◆ **Aim of the exercise**
From the entries, filter out every line that lacks "black" and copy the rest.

◆ **Information given**
#####
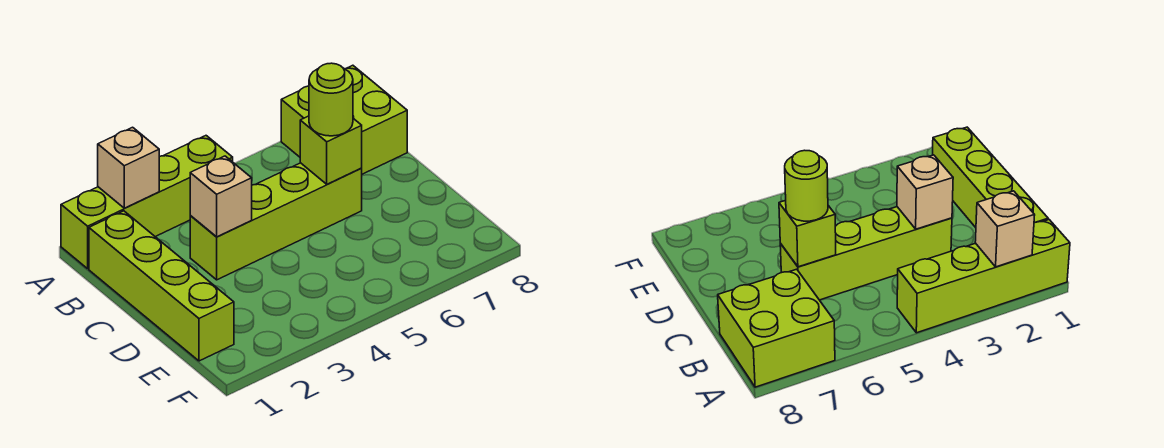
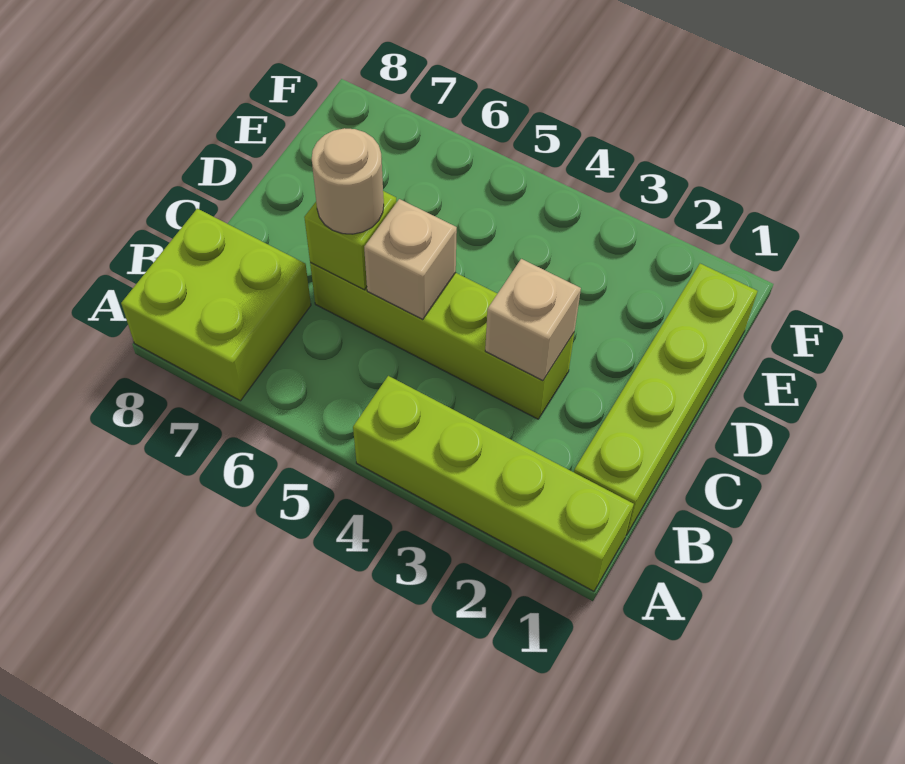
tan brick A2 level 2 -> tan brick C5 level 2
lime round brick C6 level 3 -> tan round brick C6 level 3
#####
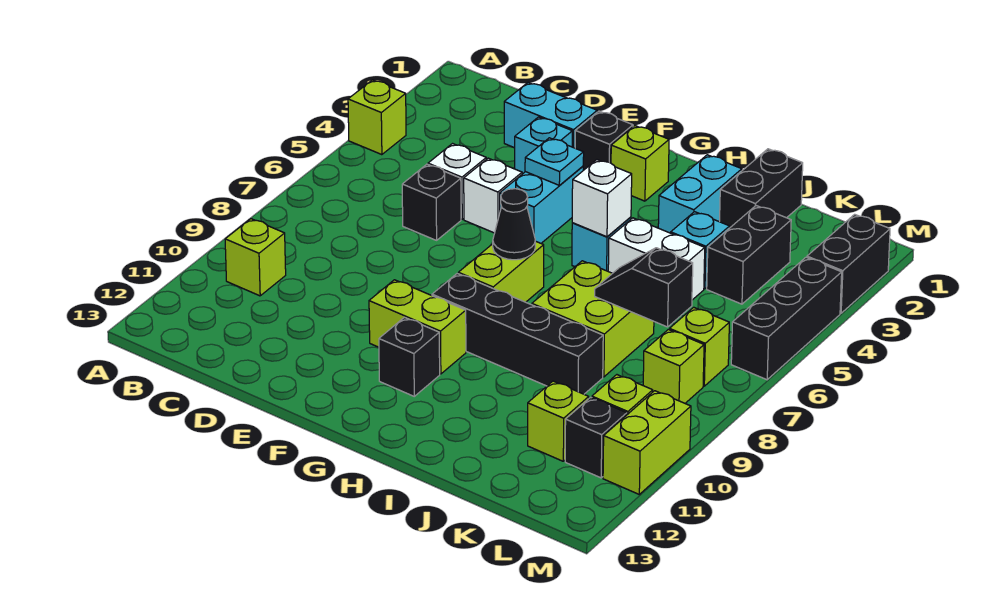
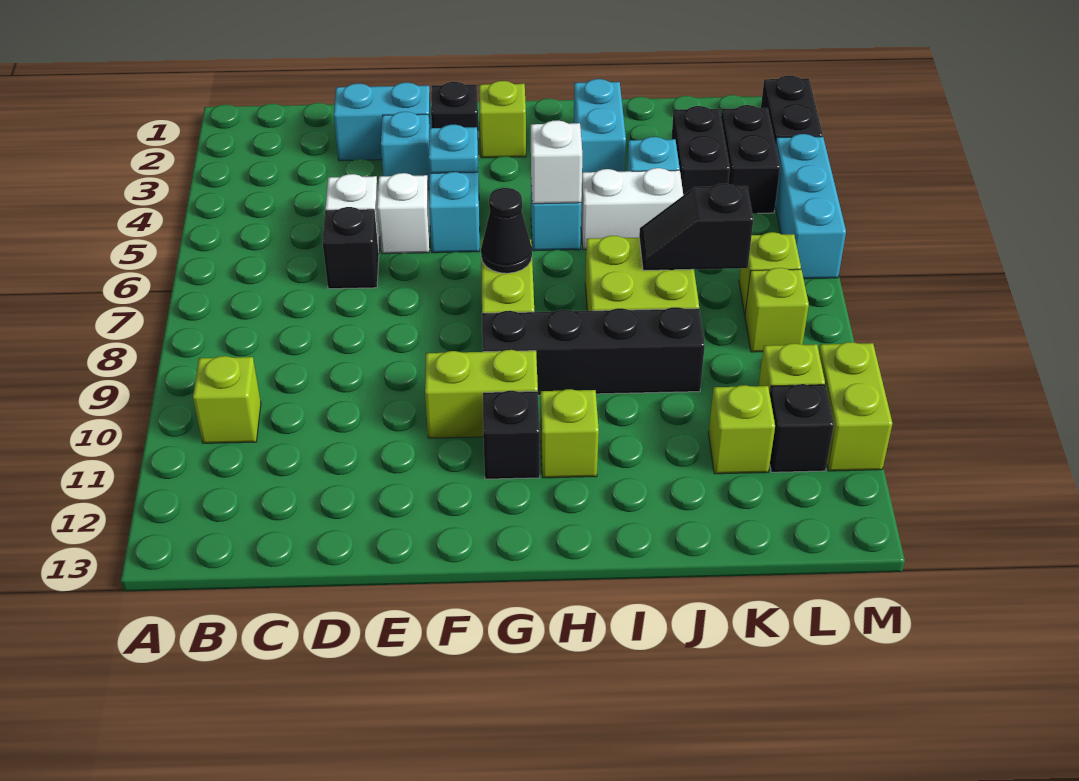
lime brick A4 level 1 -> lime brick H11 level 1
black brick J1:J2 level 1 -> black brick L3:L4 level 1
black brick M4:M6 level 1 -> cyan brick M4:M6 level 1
#####
◆ **Result of the exercise**
black brick J1:J2 level 1 -> black brick L3:L4 level 1
black brick M4:M6 level 1 -> cyan brick M4:M6 level 1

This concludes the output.